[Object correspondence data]
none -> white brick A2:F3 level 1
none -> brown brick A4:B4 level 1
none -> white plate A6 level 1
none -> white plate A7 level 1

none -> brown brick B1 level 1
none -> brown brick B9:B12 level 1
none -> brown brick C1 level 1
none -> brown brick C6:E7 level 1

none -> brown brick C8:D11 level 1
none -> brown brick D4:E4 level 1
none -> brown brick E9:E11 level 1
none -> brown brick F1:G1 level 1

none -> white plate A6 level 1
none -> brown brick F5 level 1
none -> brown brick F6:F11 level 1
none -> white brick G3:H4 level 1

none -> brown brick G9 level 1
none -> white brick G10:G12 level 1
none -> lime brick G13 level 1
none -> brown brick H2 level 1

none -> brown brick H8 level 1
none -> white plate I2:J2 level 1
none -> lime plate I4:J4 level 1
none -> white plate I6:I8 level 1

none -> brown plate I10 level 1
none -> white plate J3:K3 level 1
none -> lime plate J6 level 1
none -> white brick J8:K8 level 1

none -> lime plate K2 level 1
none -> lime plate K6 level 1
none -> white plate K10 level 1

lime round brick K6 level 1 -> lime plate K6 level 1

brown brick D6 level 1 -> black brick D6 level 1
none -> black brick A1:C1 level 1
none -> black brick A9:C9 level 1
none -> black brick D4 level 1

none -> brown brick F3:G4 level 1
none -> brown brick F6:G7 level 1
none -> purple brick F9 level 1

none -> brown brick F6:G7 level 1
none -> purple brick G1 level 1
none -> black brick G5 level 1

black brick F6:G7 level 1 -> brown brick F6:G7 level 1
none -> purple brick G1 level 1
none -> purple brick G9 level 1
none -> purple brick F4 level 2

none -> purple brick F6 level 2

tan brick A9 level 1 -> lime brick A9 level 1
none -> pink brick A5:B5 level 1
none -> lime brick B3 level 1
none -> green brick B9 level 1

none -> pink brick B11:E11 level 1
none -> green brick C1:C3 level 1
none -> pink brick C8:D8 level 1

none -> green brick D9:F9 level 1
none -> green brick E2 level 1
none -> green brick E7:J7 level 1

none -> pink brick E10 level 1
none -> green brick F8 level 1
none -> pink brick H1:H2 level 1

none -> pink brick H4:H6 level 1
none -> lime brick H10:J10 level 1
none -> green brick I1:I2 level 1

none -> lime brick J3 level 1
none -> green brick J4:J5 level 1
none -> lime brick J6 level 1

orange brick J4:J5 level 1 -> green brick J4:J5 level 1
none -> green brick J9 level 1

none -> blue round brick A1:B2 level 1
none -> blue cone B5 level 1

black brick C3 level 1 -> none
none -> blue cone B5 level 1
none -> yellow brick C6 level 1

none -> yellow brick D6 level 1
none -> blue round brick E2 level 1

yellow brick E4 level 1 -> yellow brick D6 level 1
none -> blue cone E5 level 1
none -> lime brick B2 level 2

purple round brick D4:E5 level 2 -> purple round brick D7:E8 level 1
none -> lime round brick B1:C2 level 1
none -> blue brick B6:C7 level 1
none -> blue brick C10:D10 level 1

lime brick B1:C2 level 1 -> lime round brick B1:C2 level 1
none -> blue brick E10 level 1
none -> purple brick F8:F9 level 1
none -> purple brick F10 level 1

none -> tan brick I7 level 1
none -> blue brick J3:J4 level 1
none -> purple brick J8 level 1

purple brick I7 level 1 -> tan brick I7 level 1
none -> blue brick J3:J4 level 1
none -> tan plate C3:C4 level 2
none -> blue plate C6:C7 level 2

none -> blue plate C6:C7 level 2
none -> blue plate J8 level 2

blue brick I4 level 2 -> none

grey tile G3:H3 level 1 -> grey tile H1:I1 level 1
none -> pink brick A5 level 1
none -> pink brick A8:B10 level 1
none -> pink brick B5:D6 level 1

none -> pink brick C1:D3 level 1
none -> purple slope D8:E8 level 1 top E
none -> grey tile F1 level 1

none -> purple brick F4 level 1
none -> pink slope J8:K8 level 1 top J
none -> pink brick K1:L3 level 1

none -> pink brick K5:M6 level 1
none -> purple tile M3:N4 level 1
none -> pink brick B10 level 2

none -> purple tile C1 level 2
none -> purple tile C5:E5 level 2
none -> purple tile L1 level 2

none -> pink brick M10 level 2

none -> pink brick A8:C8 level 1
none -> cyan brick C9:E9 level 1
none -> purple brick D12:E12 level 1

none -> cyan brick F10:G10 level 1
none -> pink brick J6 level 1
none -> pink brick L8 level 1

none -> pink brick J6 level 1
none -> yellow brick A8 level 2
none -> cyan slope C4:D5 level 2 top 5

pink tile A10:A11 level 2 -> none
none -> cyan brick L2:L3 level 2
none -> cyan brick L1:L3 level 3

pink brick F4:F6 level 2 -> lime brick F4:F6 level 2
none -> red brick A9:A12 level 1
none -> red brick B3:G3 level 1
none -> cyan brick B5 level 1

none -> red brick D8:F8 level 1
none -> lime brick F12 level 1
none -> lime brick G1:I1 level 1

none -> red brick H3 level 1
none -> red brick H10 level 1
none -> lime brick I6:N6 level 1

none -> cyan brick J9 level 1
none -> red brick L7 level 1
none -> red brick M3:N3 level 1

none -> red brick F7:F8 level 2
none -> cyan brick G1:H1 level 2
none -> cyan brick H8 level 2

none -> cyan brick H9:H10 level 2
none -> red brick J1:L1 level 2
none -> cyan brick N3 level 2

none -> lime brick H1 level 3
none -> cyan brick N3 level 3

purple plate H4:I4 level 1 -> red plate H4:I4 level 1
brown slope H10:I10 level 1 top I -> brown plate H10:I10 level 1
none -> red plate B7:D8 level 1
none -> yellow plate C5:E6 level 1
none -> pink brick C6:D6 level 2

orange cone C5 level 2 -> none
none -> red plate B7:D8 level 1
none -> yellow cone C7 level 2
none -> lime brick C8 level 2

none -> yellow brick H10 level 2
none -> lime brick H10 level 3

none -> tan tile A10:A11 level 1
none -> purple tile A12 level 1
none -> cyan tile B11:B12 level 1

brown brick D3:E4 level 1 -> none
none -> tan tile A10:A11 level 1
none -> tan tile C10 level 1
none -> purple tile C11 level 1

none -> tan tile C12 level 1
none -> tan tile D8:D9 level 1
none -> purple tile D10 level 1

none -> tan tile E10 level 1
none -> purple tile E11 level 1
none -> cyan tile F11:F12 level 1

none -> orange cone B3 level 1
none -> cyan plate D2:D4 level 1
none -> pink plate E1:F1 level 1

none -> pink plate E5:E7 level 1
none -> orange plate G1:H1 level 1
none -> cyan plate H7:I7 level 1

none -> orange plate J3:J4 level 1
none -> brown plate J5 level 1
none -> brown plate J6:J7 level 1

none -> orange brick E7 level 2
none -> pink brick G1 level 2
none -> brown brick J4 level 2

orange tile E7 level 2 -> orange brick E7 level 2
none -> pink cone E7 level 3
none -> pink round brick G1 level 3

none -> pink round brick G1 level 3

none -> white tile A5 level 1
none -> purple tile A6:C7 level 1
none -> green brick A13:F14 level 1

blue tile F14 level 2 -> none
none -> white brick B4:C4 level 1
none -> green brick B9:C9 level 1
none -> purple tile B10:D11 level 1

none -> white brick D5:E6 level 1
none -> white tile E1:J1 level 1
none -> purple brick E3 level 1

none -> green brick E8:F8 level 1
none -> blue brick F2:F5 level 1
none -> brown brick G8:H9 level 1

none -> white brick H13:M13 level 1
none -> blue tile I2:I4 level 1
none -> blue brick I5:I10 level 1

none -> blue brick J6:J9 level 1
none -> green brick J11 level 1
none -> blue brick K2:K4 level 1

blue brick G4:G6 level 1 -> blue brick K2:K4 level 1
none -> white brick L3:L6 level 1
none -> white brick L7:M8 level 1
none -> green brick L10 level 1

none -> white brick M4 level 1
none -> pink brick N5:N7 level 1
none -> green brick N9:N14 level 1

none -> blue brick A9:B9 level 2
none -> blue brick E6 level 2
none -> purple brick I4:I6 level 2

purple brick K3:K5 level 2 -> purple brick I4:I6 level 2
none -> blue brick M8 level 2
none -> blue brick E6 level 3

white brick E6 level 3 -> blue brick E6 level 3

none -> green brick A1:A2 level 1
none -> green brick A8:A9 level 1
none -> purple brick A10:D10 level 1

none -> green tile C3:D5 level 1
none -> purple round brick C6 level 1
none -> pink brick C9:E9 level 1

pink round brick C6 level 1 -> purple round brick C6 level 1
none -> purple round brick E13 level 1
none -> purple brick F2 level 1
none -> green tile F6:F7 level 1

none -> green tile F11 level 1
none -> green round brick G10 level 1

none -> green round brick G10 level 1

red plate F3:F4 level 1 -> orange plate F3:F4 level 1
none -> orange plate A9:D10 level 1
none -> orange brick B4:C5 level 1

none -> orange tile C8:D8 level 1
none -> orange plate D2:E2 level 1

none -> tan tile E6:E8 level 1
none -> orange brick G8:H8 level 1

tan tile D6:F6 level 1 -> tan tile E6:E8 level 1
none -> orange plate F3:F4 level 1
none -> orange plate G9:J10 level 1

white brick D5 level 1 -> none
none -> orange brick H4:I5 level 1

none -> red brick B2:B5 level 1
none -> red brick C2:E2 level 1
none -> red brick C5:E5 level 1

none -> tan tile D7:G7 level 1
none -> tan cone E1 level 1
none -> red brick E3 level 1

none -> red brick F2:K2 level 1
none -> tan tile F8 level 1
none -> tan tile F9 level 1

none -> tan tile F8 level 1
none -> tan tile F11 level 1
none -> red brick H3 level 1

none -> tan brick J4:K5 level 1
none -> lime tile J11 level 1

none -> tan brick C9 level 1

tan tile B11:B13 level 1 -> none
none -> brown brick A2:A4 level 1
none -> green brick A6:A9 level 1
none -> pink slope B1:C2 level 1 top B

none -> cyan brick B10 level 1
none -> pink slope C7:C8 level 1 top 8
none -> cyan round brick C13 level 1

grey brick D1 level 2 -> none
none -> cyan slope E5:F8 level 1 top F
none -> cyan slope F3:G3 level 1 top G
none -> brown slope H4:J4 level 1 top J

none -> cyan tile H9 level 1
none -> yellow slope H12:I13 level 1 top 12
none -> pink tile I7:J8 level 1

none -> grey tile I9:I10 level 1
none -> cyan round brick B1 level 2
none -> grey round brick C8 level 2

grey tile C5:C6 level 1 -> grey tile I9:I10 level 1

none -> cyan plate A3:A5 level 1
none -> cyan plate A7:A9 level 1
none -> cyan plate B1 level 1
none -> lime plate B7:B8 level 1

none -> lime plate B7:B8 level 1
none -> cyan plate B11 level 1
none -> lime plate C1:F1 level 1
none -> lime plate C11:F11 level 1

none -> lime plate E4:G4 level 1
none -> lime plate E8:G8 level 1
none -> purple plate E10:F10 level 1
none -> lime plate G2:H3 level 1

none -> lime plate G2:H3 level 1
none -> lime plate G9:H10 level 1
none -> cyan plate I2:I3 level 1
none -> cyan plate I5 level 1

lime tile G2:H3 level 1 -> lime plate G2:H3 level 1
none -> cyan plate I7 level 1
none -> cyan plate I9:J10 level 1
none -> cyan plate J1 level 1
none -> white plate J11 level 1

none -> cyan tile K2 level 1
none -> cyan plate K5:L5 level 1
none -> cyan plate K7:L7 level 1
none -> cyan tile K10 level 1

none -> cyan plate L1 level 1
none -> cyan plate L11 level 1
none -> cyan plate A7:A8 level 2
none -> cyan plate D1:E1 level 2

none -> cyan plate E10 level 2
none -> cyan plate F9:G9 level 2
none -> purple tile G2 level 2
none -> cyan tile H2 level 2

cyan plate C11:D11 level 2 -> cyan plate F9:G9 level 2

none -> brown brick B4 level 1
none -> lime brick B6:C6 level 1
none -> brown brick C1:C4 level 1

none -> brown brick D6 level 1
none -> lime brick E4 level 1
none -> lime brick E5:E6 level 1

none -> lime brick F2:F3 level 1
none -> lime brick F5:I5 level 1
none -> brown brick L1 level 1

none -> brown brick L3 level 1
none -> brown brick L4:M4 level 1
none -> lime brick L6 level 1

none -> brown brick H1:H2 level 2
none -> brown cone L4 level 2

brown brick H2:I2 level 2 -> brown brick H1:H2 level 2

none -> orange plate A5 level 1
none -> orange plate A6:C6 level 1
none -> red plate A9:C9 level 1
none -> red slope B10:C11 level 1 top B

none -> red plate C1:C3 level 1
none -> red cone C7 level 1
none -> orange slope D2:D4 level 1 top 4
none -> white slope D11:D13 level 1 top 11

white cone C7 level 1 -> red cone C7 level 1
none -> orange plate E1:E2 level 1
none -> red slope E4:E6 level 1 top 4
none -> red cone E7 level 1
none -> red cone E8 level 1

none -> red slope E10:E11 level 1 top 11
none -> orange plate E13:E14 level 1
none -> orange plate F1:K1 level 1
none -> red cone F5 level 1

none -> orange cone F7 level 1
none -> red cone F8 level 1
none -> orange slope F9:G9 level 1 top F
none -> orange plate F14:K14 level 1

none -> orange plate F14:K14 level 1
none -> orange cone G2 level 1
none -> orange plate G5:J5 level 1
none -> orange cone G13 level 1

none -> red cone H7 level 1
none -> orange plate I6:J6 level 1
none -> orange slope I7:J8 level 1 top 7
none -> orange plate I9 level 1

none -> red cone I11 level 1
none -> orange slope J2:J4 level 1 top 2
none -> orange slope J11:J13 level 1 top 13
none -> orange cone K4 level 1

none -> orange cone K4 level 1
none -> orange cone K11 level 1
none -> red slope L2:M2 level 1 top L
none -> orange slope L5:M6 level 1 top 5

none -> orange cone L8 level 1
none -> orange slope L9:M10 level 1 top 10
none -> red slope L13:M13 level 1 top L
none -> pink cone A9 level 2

-- Exercise goal --
There is a line with "none -> purple brick F9 level 1" and a line with "none -> tan plate C3:C4 level 2" above. Copy exactly those two lines and all lines between them, with nothing else.

-- Answer for this exercise --
none -> purple brick F9 level 1

none -> brown brick F6:G7 level 1
none -> purple brick G1 level 1
none -> black brick G5 level 1

black brick F6:G7 level 1 -> brown brick F6:G7 level 1
none -> purple brick G1 level 1
none -> purple brick G9 level 1
none -> purple brick F4 level 2

none -> purple brick F6 level 2

tan brick A9 level 1 -> lime brick A9 level 1
none -> pink brick A5:B5 level 1
none -> lime brick B3 level 1
none -> green brick B9 level 1

none -> pink brick B11:E11 level 1
none -> green brick C1:C3 level 1
none -> pink brick C8:D8 level 1

none -> green brick D9:F9 level 1
none -> green brick E2 level 1
none -> green brick E7:J7 level 1

none -> pink brick E10 level 1
none -> green brick F8 level 1
none -> pink brick H1:H2 level 1

none -> pink brick H4:H6 level 1
none -> lime brick H10:J10 level 1
none -> green brick I1:I2 level 1

none -> lime brick J3 level 1
none -> green brick J4:J5 level 1
none -> lime brick J6 level 1

orange brick J4:J5 level 1 -> green brick J4:J5 level 1
none -> green brick J9 level 1

none -> blue round brick A1:B2 level 1
none -> blue cone B5 level 1

black brick C3 level 1 -> none
none -> blue cone B5 level 1
none -> yellow brick C6 level 1

none -> yellow brick D6 level 1
none -> blue round brick E2 level 1

yellow brick E4 level 1 -> yellow brick D6 level 1
none -> blue cone E5 level 1
none -> lime brick B2 level 2

purple round brick D4:E5 level 2 -> purple round brick D7:E8 level 1
none -> lime round brick B1:C2 level 1
none -> blue brick B6:C7 level 1
none -> blue brick C10:D10 level 1

lime brick B1:C2 level 1 -> lime round brick B1:C2 level 1
none -> blue brick E10 level 1
none -> purple brick F8:F9 level 1
none -> purple brick F10 level 1

none -> tan brick I7 level 1
none -> blue brick J3:J4 level 1
none -> purple brick J8 level 1

purple brick I7 level 1 -> tan brick I7 level 1
none -> blue brick J3:J4 level 1
none -> tan plate C3:C4 level 2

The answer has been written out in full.